> _REQUIREMENT_:
Find the word "none" in the data below and copy each line that holds it.

[[ THE INPUT open ]]

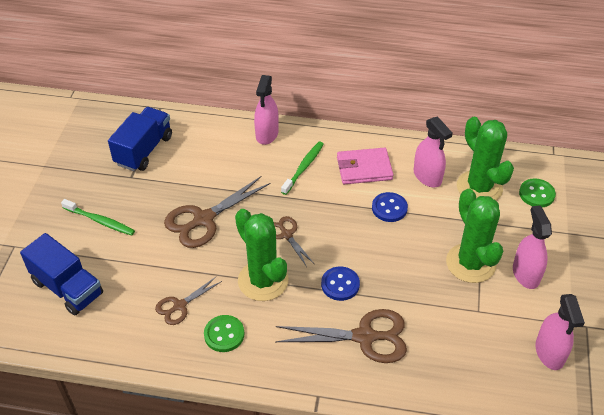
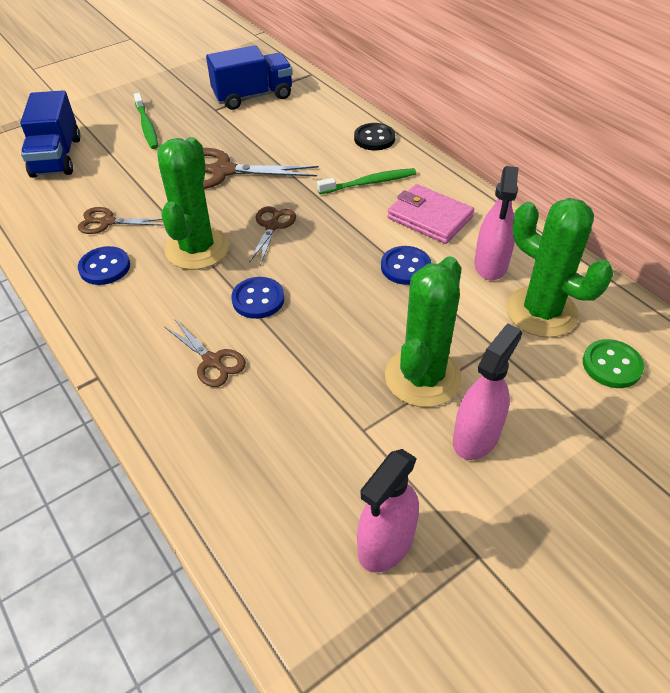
camera: 45 degrees right, 0 degrees up
(224, 334) = (105, 267): green button -> blue button
(267, 134) = (374, 138): pink spray bottle -> black button
(365, 337) = (212, 361): brown scissors -> brown scissors, size x0.57
(479, 187) = (541, 312): green cactus -> green cactus turned 60 degrees counterclockwise

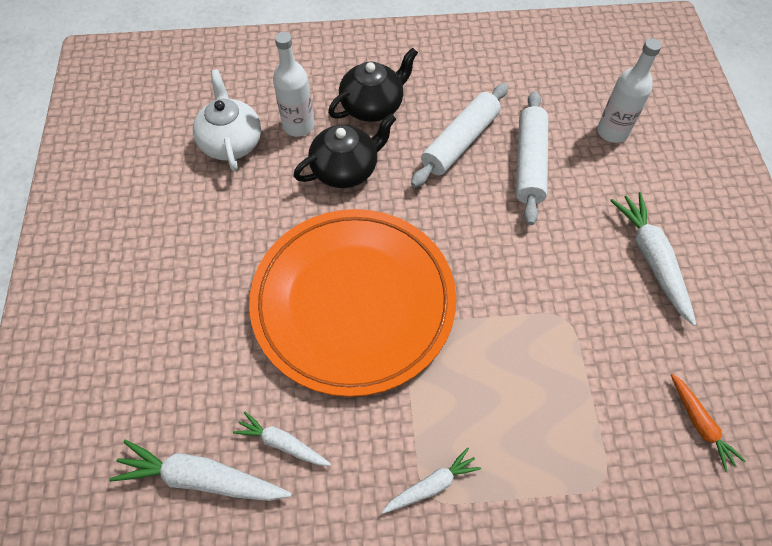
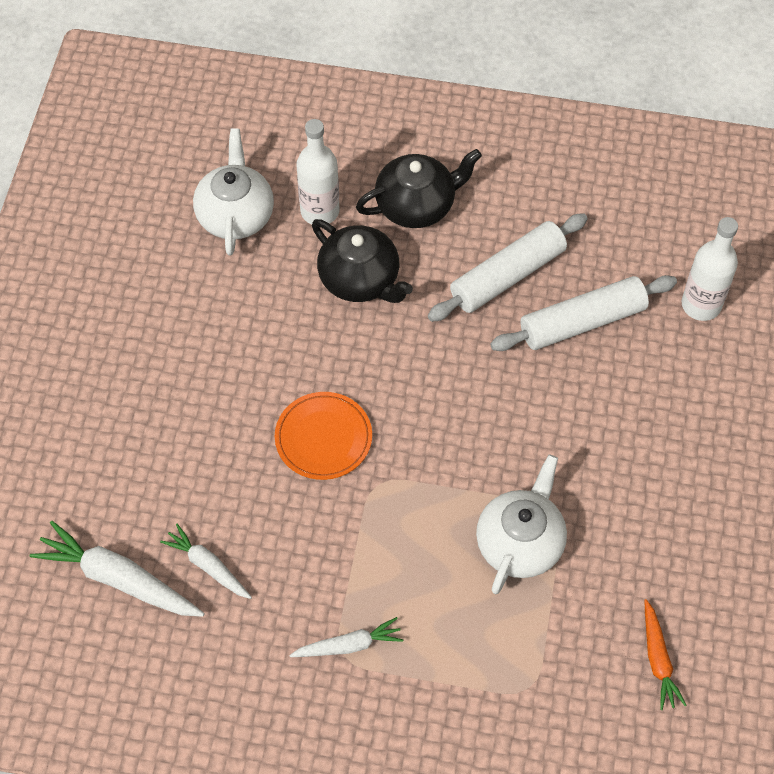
camera: 15 degrees right, 0 degrees up
(346, 169) = (360, 279): black teapot -> black teapot turned 60 degrees clockwise
(353, 302) = (323, 438): orange plate -> orange plate, size x0.42
(529, 163) = (582, 322): white rolling pin -> white rolling pin turned 45 degrees clockwise
(547, 351) = (520, 542): none -> white teapot
(651, 259) = (682, 471): white carrot -> none

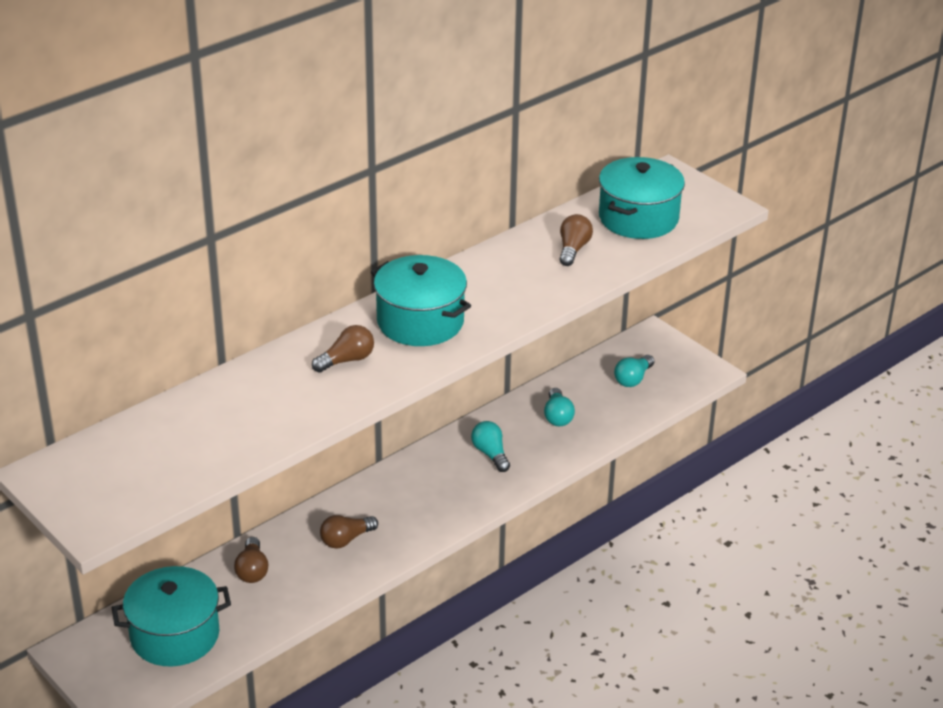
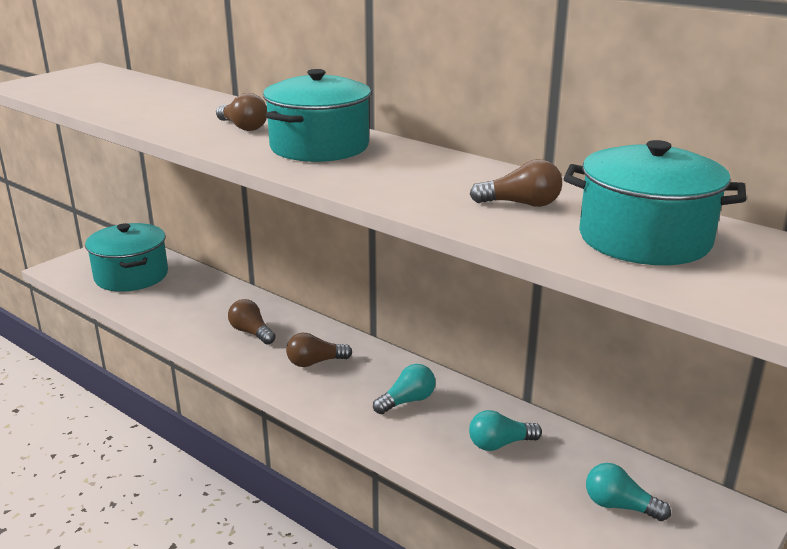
camera: 80 degrees right, 10 degrees down
(252, 570) = (208, 295): brown light bulb -> brown light bulb (315, 362)

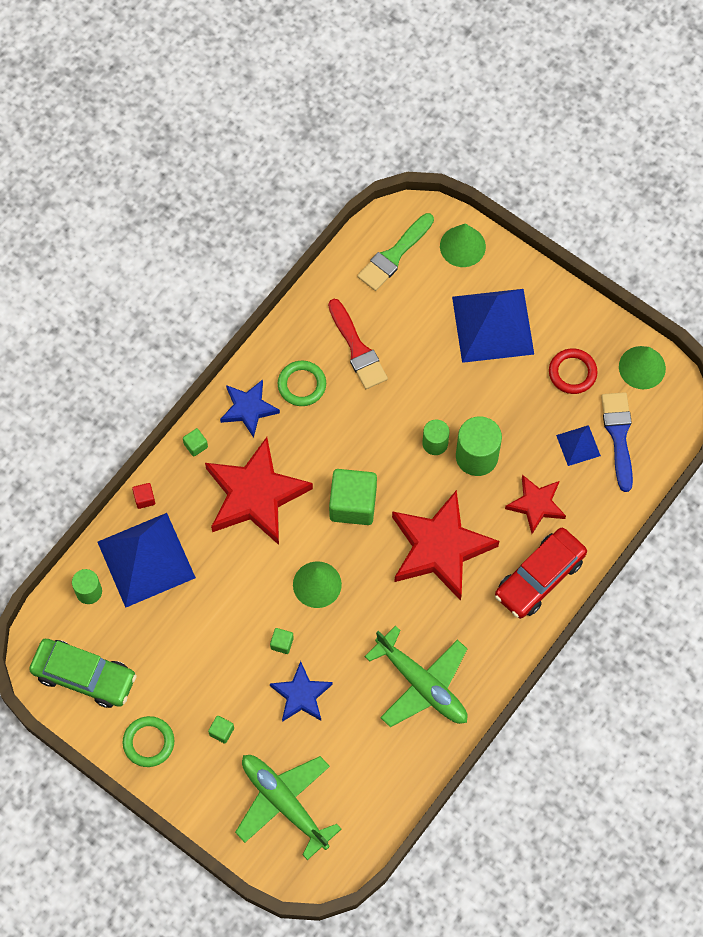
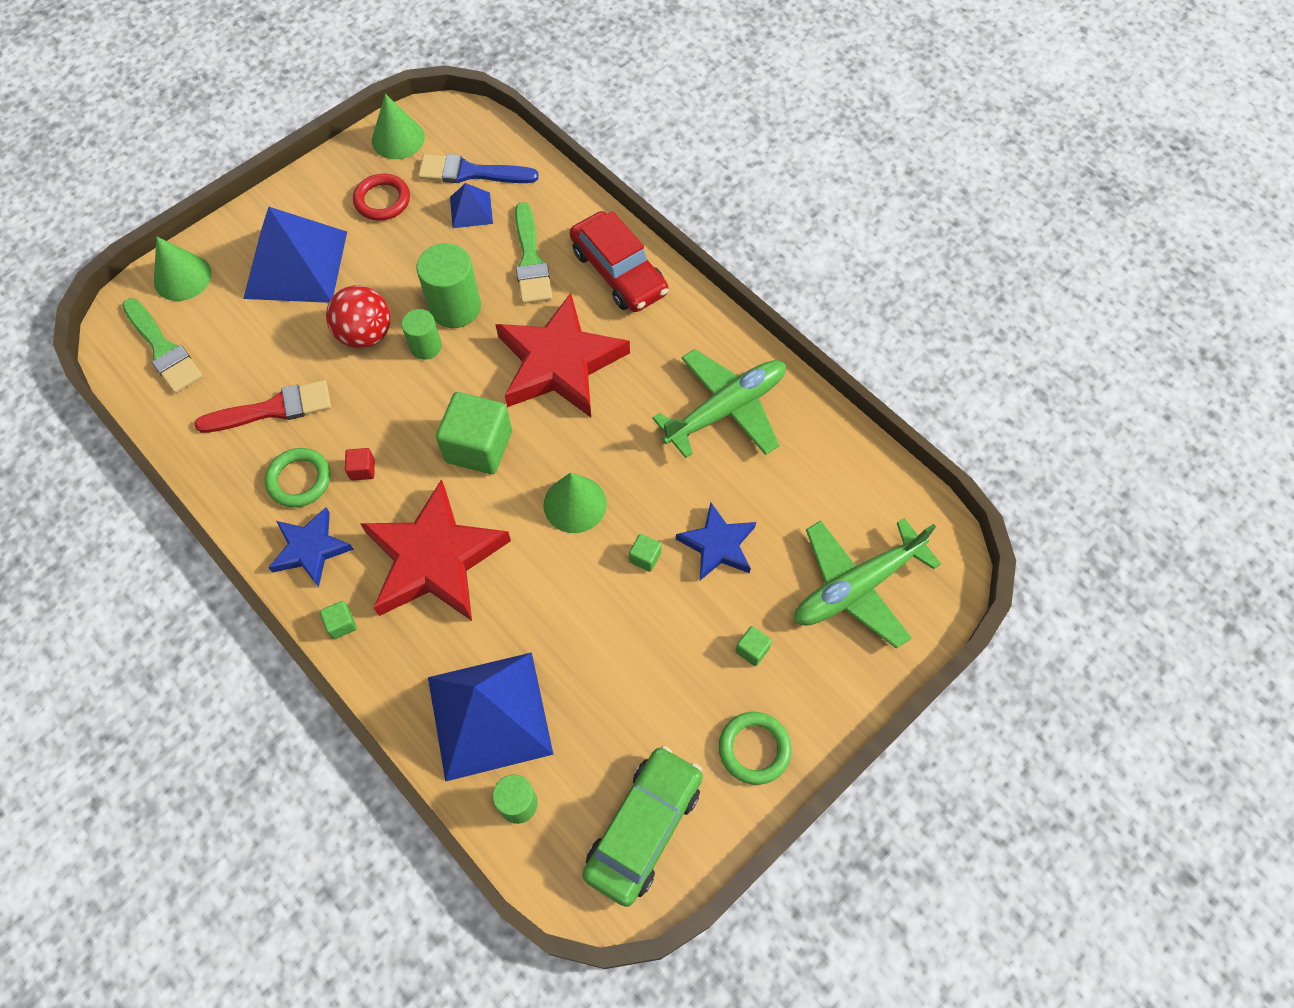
camera: 80 degrees left, 5 degrees down
(144, 499) = (399, 704): red cube -> red cube (362, 469)
(437, 396) = (366, 334): none -> red ball
(536, 504) = (531, 260): red star -> green brush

[[ THE INPUT closed ]]

> _ANSWER TO THE EXERCISE_:
(547, 351) = (520, 542): none -> white teapot
(651, 259) = (682, 471): white carrot -> none
(437, 396) = (366, 334): none -> red ball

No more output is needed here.